- **What the task asks**
Copy the lines below word for word, beginning with the first line of the records and continuing through the line containing "GW170817 [1012, 134]".

- **Exercise inputs**
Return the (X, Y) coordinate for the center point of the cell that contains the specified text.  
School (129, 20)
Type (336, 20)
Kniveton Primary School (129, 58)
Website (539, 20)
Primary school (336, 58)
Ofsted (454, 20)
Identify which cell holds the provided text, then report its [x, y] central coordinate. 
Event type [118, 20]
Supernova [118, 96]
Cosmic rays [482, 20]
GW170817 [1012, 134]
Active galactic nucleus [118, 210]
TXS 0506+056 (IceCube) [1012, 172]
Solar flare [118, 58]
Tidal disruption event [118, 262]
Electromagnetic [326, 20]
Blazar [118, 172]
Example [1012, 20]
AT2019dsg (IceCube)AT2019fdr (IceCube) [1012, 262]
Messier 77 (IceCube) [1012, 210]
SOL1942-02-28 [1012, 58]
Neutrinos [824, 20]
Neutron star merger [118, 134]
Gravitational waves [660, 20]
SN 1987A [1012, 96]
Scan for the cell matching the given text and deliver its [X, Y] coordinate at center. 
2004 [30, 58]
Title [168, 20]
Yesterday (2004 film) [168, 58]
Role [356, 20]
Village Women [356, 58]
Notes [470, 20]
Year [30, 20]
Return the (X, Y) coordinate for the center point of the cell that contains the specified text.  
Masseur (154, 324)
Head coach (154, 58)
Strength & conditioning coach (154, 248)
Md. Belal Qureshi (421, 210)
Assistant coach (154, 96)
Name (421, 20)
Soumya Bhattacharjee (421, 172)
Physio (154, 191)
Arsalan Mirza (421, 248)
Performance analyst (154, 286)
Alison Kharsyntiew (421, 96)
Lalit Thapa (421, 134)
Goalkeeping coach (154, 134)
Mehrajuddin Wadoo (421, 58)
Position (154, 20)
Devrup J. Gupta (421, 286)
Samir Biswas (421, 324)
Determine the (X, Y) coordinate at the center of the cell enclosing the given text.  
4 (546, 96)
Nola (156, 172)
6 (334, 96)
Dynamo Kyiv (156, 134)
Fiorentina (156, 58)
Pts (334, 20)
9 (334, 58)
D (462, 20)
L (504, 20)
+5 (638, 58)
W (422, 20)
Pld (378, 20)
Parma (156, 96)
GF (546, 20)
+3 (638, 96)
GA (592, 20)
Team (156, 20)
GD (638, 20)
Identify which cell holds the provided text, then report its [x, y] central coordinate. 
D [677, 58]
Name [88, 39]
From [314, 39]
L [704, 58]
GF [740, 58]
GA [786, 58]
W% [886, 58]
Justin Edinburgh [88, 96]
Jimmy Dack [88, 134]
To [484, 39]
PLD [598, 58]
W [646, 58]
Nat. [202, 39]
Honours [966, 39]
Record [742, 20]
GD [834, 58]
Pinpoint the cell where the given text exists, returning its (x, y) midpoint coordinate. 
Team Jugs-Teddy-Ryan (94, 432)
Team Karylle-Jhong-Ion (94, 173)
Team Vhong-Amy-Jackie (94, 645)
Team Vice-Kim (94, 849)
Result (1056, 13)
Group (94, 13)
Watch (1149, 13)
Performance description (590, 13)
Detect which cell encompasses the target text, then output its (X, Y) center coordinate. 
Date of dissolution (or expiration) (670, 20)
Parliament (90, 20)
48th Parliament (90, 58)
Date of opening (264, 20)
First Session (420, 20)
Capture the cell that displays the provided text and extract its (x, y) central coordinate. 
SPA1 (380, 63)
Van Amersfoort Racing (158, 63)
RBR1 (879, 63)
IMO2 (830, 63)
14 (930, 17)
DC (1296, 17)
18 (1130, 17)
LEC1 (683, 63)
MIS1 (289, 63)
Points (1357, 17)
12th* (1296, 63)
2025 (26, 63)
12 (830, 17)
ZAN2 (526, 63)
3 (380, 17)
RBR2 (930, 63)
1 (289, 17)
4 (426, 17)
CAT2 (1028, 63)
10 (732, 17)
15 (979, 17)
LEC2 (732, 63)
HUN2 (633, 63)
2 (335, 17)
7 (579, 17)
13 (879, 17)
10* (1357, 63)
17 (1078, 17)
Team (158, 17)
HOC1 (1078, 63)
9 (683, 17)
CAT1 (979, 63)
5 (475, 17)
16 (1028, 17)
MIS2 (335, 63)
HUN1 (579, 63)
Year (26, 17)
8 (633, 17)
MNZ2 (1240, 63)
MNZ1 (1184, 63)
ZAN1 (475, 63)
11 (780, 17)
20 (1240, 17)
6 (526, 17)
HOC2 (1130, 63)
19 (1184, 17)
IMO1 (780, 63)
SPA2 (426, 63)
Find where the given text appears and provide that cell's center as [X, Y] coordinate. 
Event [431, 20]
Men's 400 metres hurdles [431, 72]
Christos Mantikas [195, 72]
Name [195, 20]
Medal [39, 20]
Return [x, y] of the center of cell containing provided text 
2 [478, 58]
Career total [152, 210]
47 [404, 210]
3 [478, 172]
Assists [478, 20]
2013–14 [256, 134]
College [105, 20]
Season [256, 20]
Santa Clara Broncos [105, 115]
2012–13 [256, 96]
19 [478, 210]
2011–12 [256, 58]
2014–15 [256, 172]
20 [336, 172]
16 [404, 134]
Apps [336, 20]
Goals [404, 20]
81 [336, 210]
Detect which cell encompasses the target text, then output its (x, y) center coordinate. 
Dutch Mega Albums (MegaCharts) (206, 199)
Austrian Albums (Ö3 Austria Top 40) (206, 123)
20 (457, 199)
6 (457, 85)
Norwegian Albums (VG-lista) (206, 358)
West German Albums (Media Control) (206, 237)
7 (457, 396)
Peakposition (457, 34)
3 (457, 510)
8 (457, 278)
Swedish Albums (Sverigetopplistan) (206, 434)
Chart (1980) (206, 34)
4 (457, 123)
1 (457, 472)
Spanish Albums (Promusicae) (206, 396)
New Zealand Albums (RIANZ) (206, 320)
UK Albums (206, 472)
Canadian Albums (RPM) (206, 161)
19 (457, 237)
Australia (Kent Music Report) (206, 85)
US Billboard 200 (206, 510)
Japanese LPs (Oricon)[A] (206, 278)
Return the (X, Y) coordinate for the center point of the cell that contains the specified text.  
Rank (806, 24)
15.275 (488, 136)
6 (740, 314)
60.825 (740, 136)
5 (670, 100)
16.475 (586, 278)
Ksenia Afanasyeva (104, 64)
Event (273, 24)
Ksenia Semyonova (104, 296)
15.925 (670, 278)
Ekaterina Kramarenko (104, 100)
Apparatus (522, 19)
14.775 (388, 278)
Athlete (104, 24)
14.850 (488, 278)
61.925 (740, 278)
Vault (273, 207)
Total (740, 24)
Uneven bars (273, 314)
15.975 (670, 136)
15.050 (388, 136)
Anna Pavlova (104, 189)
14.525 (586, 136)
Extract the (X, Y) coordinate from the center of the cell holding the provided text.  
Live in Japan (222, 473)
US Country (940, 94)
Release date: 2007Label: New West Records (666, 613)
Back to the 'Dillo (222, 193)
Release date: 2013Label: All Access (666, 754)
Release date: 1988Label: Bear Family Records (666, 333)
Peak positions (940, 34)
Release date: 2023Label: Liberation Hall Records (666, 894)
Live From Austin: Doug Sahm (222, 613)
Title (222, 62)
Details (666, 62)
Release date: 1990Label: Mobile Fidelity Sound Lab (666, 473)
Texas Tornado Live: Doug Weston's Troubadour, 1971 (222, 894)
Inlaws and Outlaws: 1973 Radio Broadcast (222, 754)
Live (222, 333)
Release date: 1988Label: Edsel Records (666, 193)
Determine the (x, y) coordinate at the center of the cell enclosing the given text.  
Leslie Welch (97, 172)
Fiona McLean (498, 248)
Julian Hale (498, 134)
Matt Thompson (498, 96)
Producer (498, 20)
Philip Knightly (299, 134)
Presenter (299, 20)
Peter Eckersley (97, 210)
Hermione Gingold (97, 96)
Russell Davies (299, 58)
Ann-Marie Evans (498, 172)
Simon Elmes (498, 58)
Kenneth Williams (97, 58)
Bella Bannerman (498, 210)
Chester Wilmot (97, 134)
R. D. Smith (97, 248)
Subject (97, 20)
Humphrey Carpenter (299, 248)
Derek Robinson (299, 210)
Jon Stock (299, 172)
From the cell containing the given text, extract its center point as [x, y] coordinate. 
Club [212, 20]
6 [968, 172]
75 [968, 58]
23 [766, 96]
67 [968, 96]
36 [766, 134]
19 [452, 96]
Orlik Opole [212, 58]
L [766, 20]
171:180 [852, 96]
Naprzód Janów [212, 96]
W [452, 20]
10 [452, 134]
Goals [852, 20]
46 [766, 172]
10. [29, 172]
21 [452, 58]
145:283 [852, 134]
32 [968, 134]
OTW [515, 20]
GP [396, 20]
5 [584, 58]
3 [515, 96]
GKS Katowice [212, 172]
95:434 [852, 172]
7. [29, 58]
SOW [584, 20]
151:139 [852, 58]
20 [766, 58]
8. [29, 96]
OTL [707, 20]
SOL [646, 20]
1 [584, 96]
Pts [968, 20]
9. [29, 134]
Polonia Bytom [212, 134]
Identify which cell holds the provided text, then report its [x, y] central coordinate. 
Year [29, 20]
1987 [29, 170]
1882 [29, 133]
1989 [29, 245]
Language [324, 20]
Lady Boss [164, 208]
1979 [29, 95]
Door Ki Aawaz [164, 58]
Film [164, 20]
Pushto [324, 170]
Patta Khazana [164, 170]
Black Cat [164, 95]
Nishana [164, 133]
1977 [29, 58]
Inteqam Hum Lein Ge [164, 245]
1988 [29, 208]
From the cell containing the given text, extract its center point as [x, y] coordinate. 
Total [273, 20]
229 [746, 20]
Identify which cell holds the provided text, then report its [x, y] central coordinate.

- **Solution to the exercise**
Return the (X, Y) coordinate for the center point of the cell that contains the specified text.  
School (129, 20)
Type (336, 20)
Kniveton Primary School (129, 58)
Website (539, 20)
Primary school (336, 58)
Ofsted (454, 20)
Identify which cell holds the provided text, then report its [x, y] central coordinate. 
Event type [118, 20]
Supernova [118, 96]
Cosmic rays [482, 20]
GW170817 [1012, 134]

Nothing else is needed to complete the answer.